■ **Data to process**
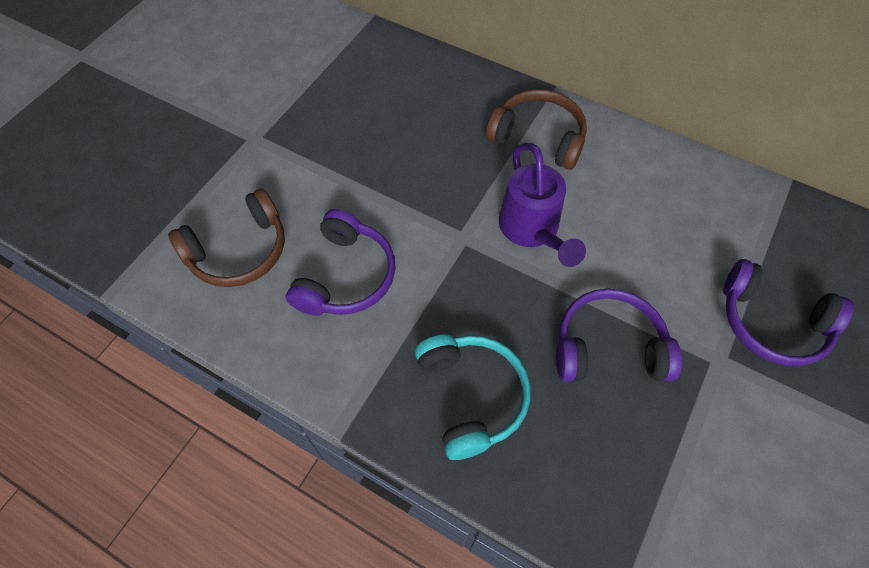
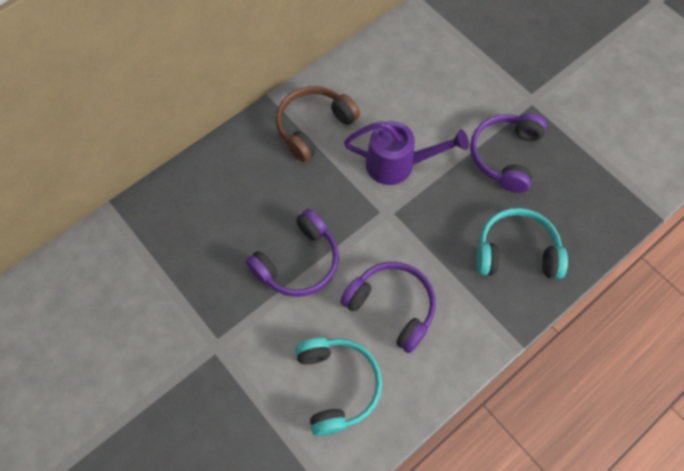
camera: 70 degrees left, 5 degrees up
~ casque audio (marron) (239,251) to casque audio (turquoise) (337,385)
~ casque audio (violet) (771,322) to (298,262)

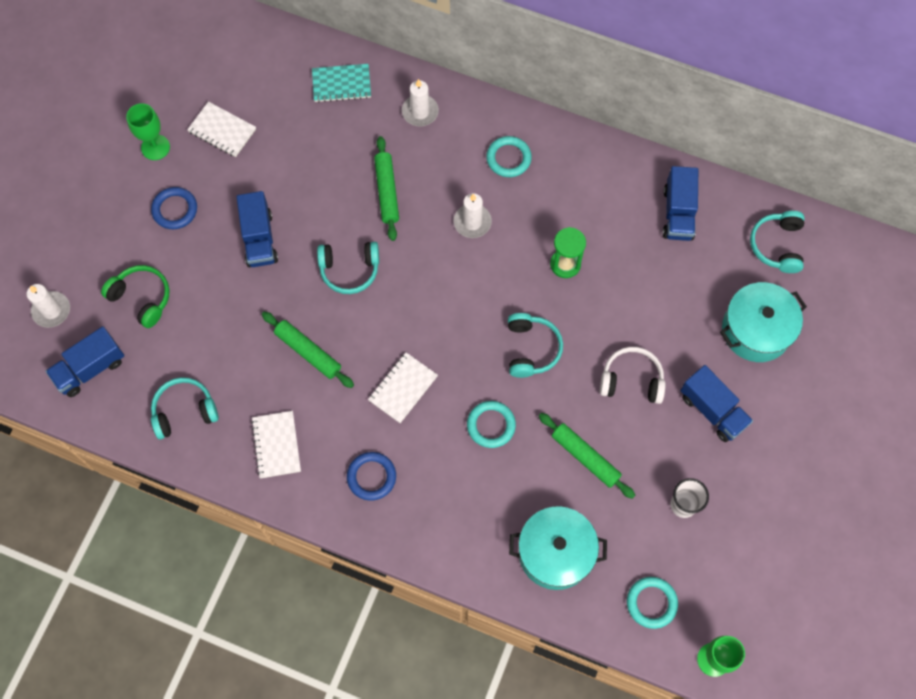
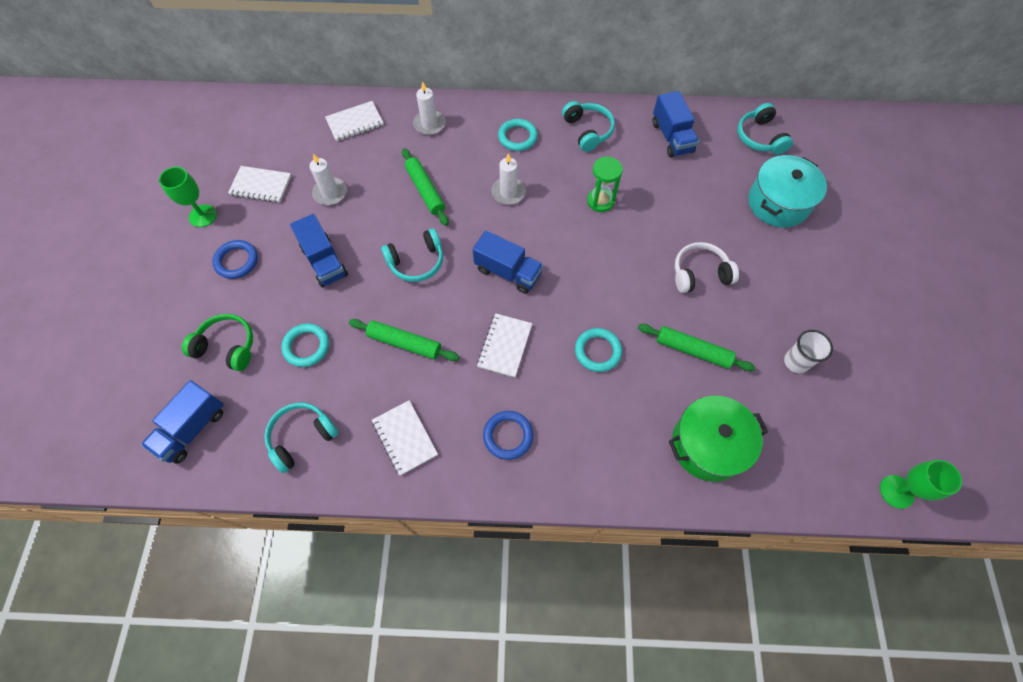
camera: 20 degrees left, 5 degrees down
~ carnet (turquoise) (341,84) to carnet (blanc) (355,122)
~ bougie (blanc) (51,310) to (330,193)
~ casque audio (turquoise) (531,349) to (588,131)
~ camion (bleu) (712,410) to (508,272)
~ marmite (turquoise) (555,553) to marmite (vert) (708,445)
~ anneau (turquoise) (651,603) to (306,346)

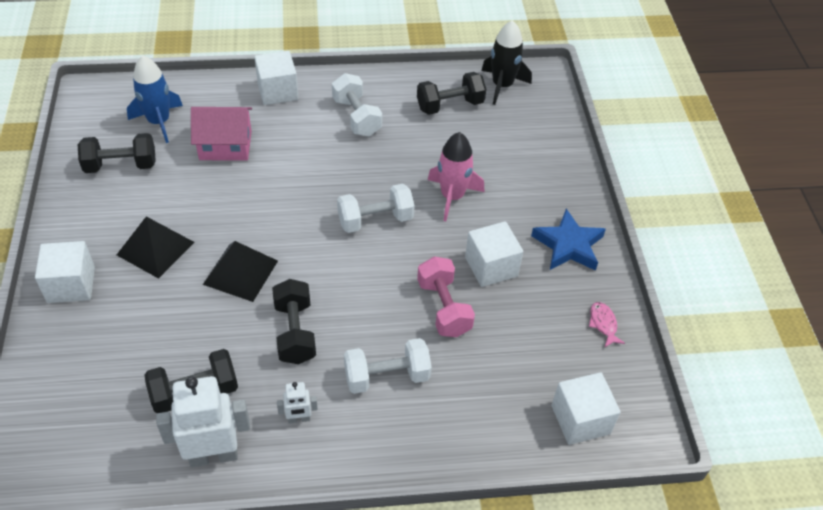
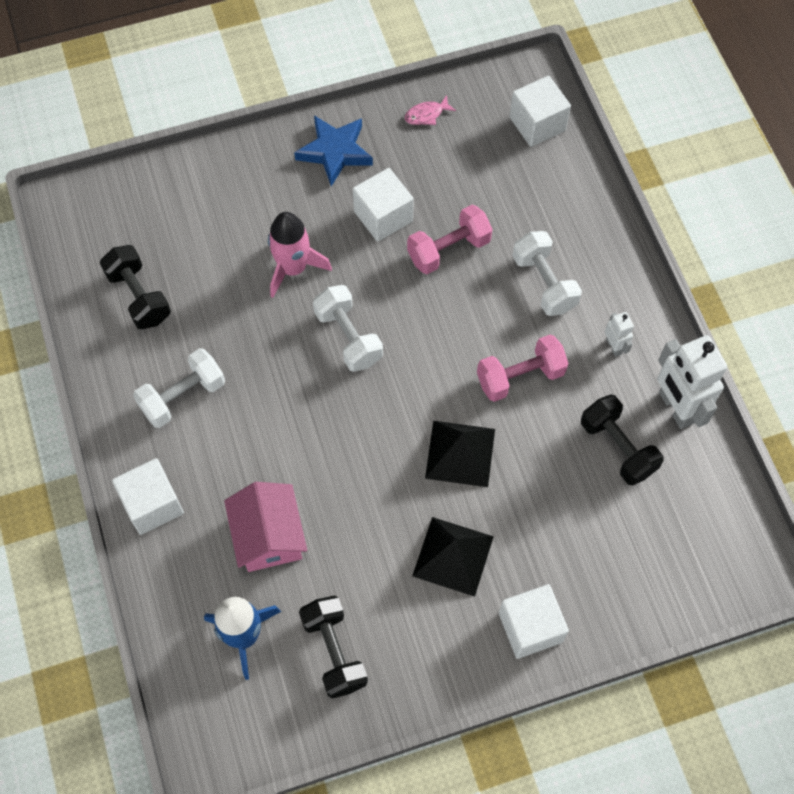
camera: 100 degrees left, 15 degrees up
- fusée (noir) (502,85)
~ haltère (noir) (295,332) to haltère (rose) (520,377)

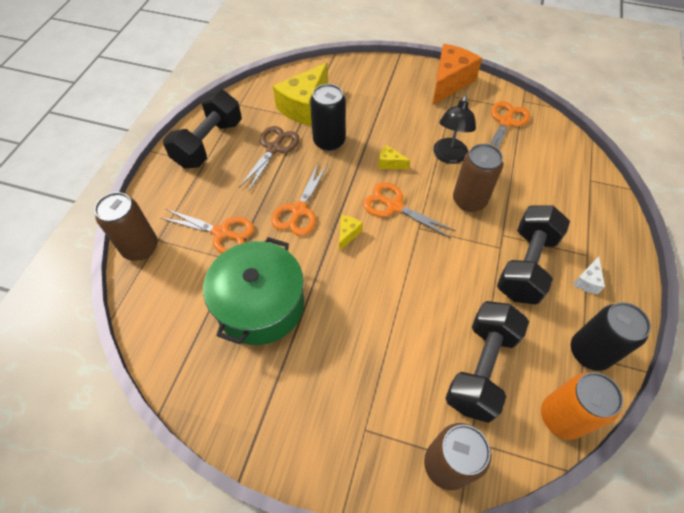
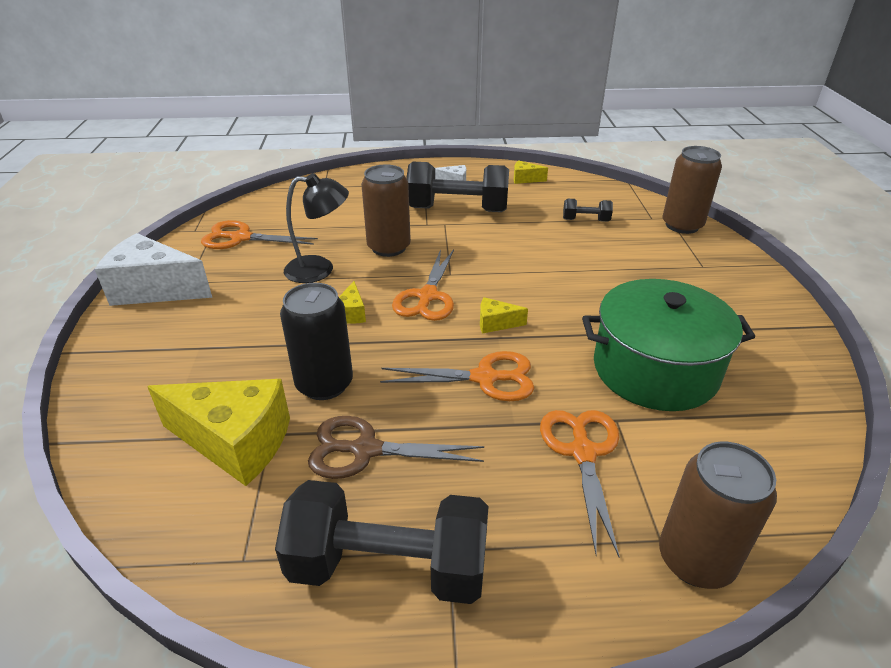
camera: 110 degrees left, 20 degrees down
~ fromage (orange) (449,82) to fromage (blanc) (155,289)
~ haltère (noir) (480,368) = (585,220) x0.46
~ canette (noir) (589,352) to fromage (jaune) (525,179)
- canette (orange) (561,417)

■ **Task directions**
Using the records above, copy exactly and only the lines from the line with "(712,410) to (508,272)" through the end, both included; leave every picture out.

■ **Written answer**
~ camion (bleu) (712,410) to (508,272)
~ marmite (turquoise) (555,553) to marmite (vert) (708,445)
~ anneau (turquoise) (651,603) to (306,346)

camera: 100 degrees left, 15 degrees up
- fusée (noir) (502,85)
~ haltère (noir) (295,332) to haltère (rose) (520,377)

camera: 110 degrees left, 20 degrees down
~ fromage (orange) (449,82) to fromage (blanc) (155,289)
~ haltère (noir) (480,368) = (585,220) x0.46
~ canette (noir) (589,352) to fromage (jaune) (525,179)
- canette (orange) (561,417)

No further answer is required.